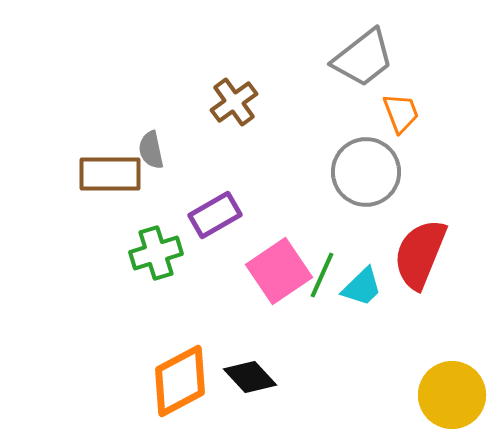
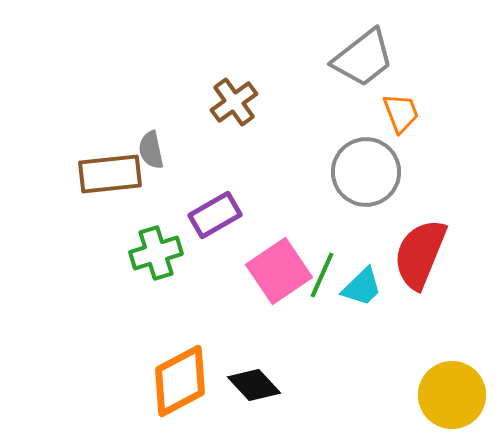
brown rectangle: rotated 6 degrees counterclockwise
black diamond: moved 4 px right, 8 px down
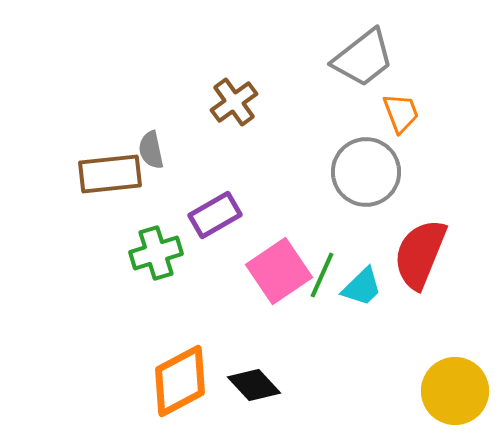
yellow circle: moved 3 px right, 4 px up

==

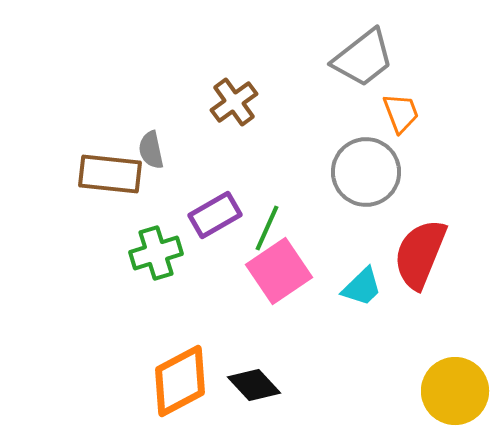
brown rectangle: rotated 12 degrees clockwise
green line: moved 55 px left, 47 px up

...

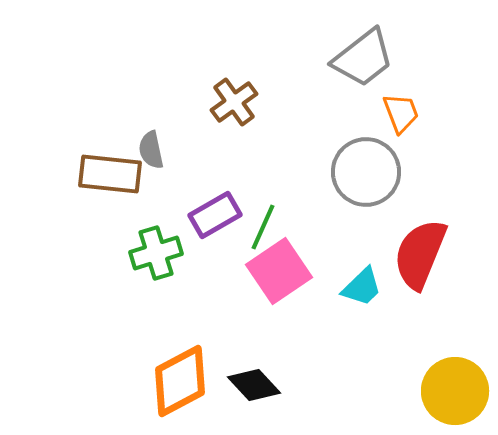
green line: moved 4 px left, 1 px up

• **Problem statement**: Output, as a JSON list of strings with one string per line, the part of the records that opens with the line containing "brown rectangle: rotated 6" and closes with the line containing "black diamond: moved 4 px right, 8 px down", both included. Give only those lines and leave out any blank lines.

• **Answer to the exercise**:
[
  "brown rectangle: rotated 6 degrees counterclockwise",
  "black diamond: moved 4 px right, 8 px down"
]